*** Block opens ***
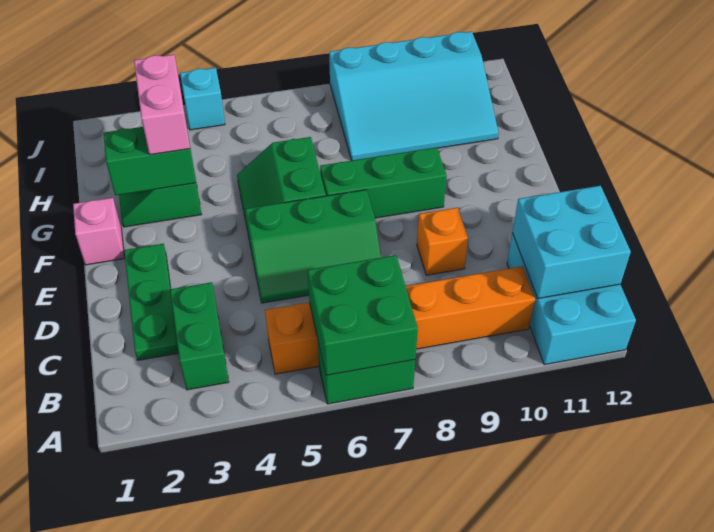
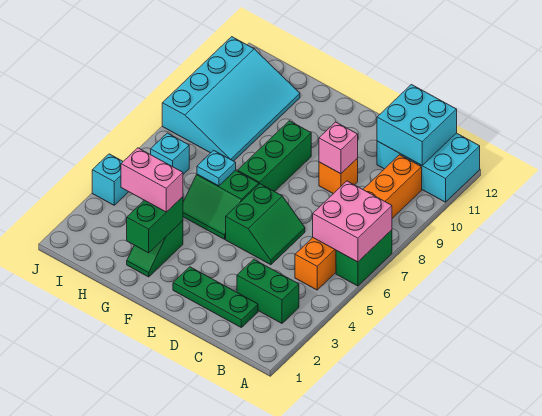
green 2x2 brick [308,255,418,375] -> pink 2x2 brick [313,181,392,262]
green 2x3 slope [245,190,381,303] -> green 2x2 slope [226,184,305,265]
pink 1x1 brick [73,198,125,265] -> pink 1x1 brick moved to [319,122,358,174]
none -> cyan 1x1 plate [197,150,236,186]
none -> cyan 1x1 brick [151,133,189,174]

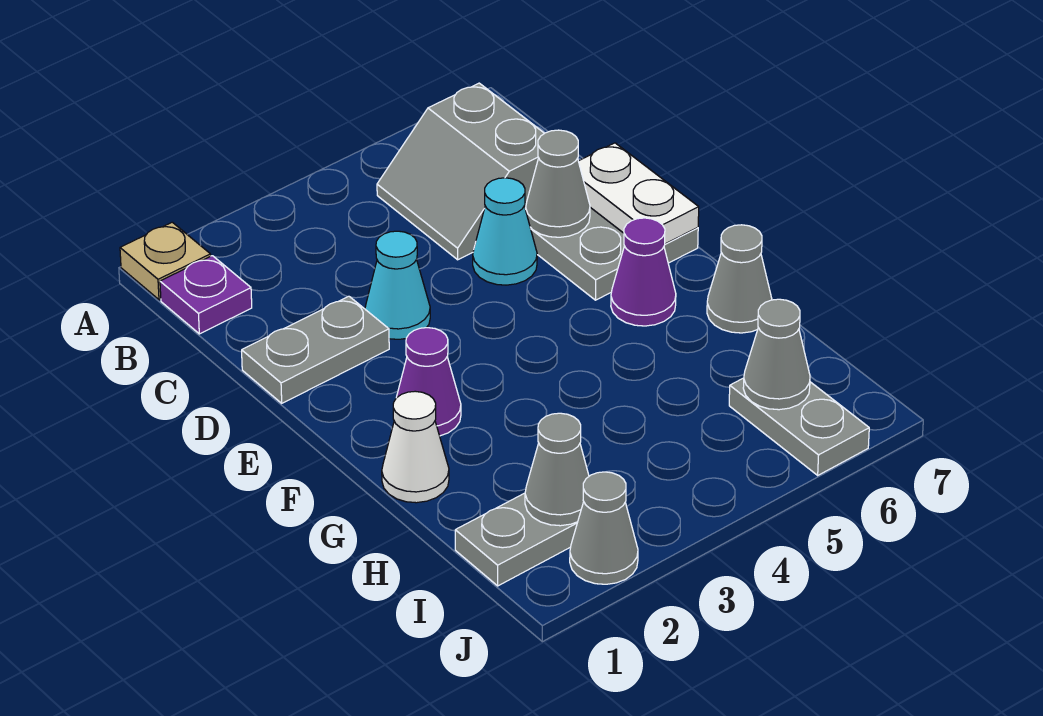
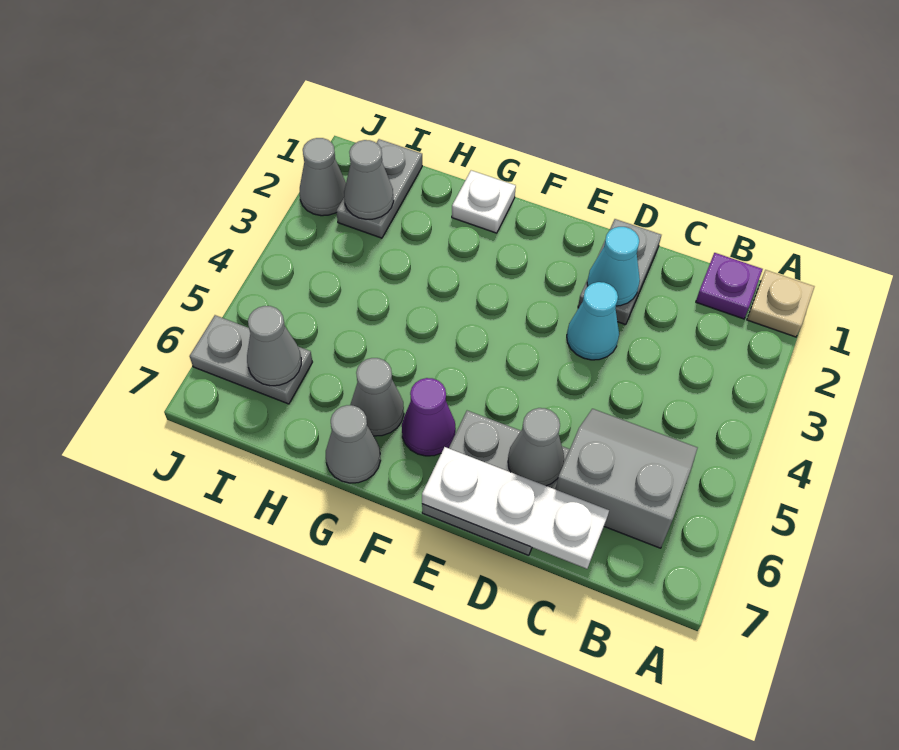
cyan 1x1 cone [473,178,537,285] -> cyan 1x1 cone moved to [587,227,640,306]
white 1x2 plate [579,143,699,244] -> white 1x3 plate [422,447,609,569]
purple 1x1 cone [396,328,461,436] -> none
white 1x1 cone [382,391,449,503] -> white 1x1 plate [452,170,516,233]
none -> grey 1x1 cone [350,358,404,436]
*** Block closes ***
### YOUR GOAL
Each of the lines above should be transcribed exactly; no image is to be copied.

### ANSWER BOX
green 2x2 brick [308,255,418,375] -> pink 2x2 brick [313,181,392,262]
green 2x3 slope [245,190,381,303] -> green 2x2 slope [226,184,305,265]
pink 1x1 brick [73,198,125,265] -> pink 1x1 brick moved to [319,122,358,174]
none -> cyan 1x1 plate [197,150,236,186]
none -> cyan 1x1 brick [151,133,189,174]

cyan 1x1 cone [473,178,537,285] -> cyan 1x1 cone moved to [587,227,640,306]
white 1x2 plate [579,143,699,244] -> white 1x3 plate [422,447,609,569]
purple 1x1 cone [396,328,461,436] -> none
white 1x1 cone [382,391,449,503] -> white 1x1 plate [452,170,516,233]
none -> grey 1x1 cone [350,358,404,436]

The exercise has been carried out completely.